Recorded information:
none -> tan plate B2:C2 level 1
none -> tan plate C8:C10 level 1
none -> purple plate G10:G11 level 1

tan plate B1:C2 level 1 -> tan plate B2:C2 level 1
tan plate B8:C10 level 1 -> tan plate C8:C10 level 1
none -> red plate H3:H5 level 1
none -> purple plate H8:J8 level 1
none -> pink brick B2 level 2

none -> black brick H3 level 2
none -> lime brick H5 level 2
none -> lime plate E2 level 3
...
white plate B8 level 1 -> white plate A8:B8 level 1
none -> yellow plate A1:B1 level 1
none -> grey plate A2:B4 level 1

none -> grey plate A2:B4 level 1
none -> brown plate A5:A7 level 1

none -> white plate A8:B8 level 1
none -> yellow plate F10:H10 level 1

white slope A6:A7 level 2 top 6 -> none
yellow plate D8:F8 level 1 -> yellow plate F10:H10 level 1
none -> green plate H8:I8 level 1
* * *
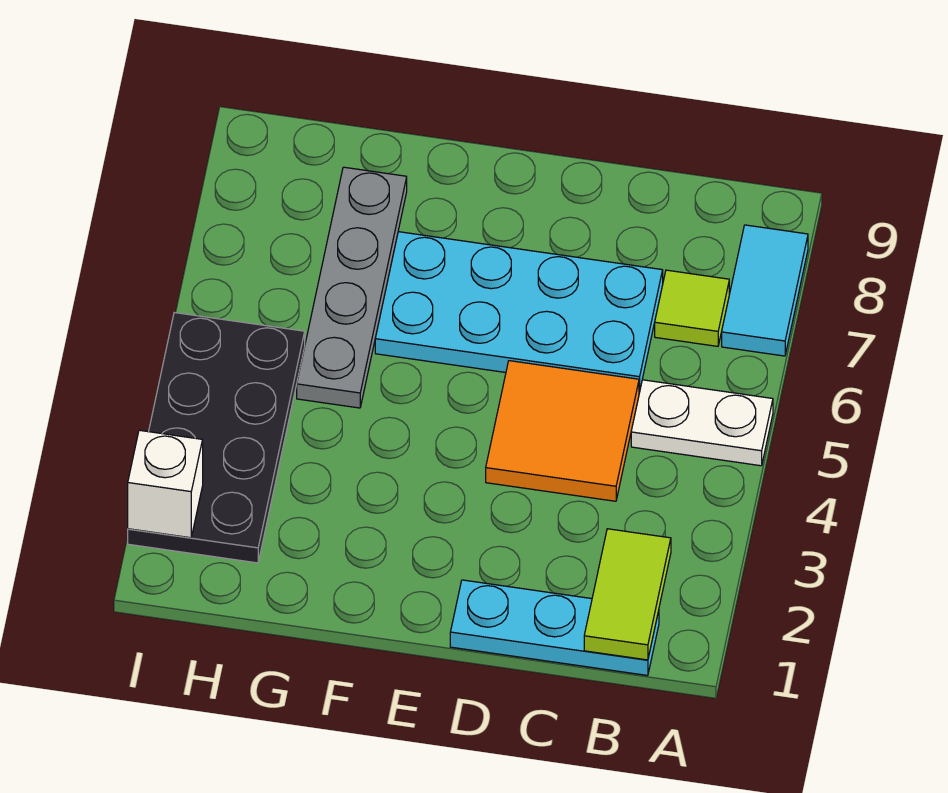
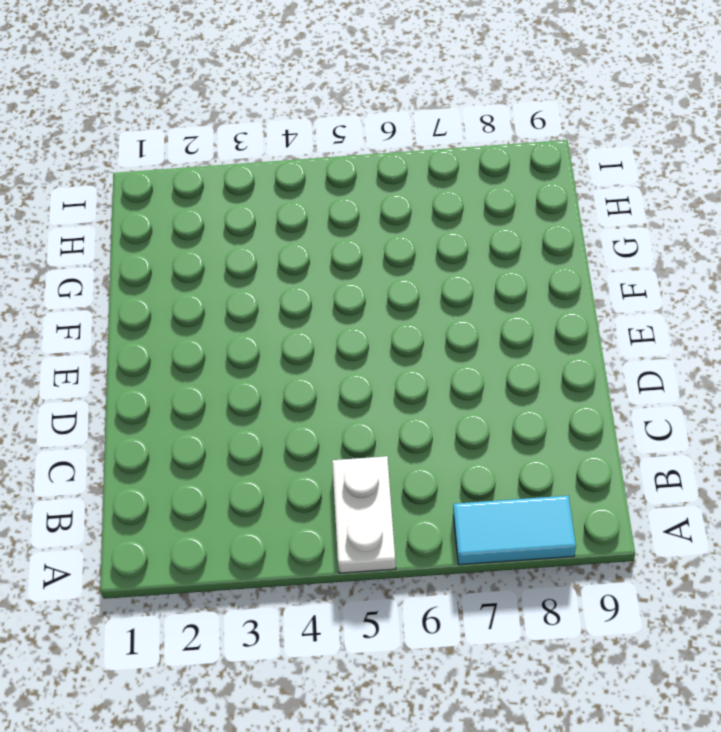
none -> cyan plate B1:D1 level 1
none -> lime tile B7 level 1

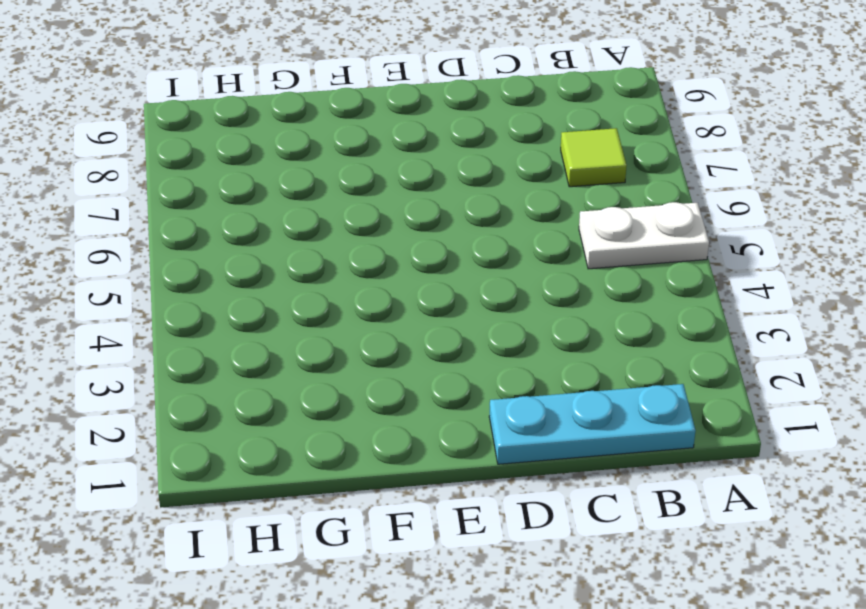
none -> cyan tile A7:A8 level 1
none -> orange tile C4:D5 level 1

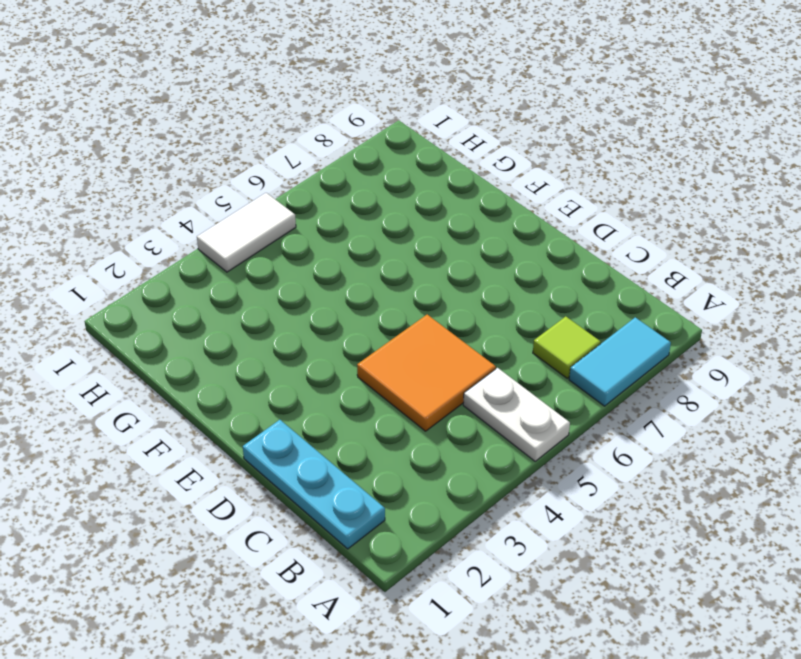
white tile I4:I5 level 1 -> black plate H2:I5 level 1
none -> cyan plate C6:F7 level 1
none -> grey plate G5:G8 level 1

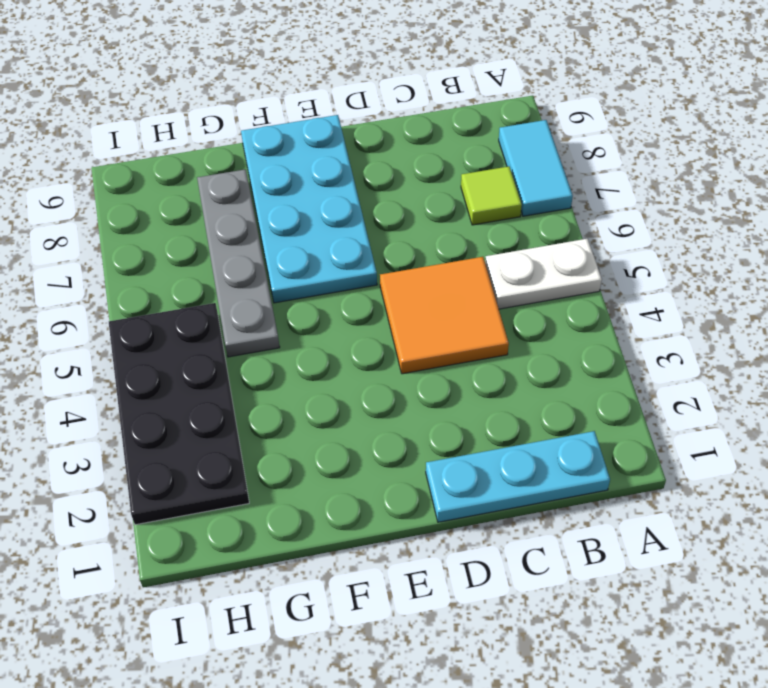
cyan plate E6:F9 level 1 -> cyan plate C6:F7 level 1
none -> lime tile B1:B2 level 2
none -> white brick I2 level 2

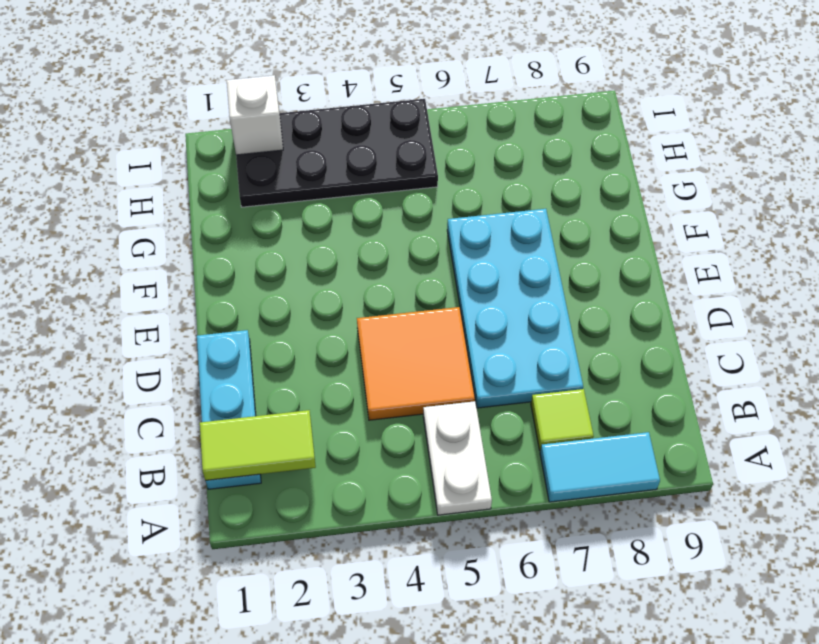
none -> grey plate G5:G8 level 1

What is being asked: Search the records for the word "brick" and copy every line where it occurs.

Exercise output:
none -> pink brick B2 level 2
none -> black brick H3 level 2
none -> lime brick H5 level 2
none -> white brick I2 level 2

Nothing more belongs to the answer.